Object state change records:

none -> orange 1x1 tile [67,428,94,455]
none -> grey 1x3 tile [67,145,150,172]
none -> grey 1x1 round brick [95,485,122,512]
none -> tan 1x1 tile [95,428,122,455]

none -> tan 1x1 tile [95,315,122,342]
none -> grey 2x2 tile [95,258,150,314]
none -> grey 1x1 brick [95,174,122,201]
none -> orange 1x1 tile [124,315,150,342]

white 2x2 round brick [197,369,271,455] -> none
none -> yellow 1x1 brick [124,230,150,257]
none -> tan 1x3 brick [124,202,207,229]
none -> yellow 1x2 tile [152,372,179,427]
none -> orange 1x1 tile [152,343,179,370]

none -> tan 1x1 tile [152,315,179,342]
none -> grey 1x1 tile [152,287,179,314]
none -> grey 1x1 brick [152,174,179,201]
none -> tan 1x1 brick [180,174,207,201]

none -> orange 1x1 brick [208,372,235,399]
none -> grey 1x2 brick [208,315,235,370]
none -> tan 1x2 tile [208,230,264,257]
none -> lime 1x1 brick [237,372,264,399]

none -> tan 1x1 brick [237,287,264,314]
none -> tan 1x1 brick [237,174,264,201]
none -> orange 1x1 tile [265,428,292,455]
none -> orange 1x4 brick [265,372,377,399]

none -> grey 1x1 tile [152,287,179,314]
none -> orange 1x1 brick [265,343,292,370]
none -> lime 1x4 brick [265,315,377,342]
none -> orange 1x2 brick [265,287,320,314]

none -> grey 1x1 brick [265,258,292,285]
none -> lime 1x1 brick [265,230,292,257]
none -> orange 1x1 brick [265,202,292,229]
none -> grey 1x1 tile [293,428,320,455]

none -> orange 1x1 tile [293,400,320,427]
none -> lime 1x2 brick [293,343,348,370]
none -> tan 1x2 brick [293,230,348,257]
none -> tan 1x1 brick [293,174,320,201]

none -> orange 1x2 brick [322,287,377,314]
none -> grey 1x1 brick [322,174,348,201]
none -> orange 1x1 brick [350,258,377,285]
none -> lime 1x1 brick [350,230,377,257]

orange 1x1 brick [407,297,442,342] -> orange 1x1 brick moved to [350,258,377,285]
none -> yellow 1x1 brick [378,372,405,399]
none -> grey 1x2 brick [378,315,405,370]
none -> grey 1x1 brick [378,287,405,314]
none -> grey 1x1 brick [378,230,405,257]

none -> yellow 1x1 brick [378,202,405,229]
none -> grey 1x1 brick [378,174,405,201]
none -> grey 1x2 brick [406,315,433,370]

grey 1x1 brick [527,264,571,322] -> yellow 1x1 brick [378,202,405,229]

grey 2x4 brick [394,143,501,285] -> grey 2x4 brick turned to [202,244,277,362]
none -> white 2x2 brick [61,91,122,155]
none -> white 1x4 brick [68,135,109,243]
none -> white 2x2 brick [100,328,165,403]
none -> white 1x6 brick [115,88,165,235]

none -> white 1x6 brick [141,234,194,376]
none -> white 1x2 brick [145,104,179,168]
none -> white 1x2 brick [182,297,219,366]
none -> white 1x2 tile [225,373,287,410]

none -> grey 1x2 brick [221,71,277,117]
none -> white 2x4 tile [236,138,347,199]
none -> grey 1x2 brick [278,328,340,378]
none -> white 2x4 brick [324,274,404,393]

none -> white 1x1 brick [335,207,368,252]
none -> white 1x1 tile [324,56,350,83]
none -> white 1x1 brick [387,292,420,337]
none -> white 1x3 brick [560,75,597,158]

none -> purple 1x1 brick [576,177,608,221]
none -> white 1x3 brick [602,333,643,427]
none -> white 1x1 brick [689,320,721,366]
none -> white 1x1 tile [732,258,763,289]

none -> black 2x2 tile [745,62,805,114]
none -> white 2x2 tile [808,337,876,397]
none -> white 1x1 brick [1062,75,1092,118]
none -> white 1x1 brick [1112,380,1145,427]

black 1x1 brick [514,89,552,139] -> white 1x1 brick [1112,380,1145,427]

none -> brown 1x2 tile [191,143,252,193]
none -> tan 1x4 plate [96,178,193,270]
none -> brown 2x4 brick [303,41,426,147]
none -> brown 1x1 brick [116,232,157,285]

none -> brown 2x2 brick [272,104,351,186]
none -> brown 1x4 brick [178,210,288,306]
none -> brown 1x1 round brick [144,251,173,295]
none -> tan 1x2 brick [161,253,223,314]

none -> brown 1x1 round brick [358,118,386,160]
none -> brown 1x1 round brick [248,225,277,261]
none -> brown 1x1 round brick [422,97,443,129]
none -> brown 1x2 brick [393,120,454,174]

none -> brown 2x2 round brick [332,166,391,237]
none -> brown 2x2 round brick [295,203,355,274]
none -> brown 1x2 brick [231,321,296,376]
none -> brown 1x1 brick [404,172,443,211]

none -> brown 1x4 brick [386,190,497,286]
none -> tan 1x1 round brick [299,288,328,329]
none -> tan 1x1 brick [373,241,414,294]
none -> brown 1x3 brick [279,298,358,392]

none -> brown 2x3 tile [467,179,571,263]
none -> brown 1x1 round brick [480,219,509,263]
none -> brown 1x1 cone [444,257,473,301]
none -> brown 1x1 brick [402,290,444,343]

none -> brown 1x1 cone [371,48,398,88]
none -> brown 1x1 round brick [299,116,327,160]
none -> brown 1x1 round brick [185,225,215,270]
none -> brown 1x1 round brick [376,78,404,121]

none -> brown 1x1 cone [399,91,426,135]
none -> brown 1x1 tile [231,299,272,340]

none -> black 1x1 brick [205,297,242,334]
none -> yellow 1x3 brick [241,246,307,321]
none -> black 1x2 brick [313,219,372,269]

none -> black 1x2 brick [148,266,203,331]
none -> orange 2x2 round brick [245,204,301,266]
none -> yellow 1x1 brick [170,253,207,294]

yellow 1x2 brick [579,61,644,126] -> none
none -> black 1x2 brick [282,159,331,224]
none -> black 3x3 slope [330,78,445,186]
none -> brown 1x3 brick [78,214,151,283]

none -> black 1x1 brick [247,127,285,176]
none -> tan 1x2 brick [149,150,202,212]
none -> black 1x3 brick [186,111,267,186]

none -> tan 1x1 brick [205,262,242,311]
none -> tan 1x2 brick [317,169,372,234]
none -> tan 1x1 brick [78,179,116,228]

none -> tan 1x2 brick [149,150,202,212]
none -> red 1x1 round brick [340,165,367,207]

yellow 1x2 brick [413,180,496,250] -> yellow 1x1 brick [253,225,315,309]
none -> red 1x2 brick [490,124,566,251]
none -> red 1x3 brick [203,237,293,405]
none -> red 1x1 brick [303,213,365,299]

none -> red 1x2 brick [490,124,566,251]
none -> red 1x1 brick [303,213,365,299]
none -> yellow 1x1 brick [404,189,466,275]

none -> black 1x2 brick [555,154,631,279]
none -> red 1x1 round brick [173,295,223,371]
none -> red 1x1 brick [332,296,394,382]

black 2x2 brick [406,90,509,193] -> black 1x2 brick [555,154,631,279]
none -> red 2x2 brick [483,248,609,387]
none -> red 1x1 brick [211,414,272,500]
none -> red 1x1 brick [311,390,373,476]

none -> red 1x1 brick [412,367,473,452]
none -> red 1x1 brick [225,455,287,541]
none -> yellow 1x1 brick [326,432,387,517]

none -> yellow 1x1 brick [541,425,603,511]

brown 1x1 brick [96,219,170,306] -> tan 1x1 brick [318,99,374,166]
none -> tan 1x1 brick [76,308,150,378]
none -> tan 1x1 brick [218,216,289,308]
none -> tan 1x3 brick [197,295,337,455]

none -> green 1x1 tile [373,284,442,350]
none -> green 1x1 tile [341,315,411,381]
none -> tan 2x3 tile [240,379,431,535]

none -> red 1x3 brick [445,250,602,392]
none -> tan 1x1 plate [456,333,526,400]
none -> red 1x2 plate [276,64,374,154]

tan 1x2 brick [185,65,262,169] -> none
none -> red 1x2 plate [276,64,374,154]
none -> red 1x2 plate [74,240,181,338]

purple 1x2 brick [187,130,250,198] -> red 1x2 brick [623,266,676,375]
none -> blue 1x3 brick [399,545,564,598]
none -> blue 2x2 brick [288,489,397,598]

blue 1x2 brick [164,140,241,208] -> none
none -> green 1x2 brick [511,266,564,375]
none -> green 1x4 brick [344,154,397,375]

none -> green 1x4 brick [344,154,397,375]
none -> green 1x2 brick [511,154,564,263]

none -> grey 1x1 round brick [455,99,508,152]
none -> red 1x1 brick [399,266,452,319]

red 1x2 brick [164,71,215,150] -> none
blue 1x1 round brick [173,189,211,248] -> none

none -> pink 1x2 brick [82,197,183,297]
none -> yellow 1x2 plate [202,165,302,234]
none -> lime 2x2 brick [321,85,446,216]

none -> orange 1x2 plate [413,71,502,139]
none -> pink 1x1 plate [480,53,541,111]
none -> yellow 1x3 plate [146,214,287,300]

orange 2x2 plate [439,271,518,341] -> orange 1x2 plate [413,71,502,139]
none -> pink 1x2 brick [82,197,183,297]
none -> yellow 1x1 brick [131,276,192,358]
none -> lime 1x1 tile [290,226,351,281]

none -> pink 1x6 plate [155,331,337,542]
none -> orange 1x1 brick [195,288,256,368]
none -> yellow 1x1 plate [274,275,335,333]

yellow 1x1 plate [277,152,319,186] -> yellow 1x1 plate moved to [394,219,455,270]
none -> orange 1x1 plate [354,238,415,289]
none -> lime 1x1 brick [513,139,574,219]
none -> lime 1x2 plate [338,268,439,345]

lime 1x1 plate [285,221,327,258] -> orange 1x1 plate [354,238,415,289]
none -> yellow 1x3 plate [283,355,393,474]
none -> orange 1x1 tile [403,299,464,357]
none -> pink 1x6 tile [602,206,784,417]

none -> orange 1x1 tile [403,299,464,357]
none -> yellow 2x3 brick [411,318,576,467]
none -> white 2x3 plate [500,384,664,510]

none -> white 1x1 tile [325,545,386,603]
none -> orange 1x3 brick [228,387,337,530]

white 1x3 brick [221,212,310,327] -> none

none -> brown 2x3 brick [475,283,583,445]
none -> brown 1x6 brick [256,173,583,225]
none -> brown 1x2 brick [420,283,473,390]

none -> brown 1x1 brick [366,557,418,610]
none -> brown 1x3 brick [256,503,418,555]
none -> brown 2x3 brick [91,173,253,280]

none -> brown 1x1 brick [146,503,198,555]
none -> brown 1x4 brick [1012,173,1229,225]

> _REQUIRED ACTION_
Above are the entries. Quote exactly the lines from the one bearing "none -> brown 1x1 round brick [299,116,327,160]" through the one bearing "none -> black 1x2 brick [313,219,372,269]".

> _RESPONSE AREA_
none -> brown 1x1 round brick [299,116,327,160]
none -> brown 1x1 round brick [185,225,215,270]
none -> brown 1x1 round brick [376,78,404,121]

none -> brown 1x1 cone [399,91,426,135]
none -> brown 1x1 tile [231,299,272,340]

none -> black 1x1 brick [205,297,242,334]
none -> yellow 1x3 brick [241,246,307,321]
none -> black 1x2 brick [313,219,372,269]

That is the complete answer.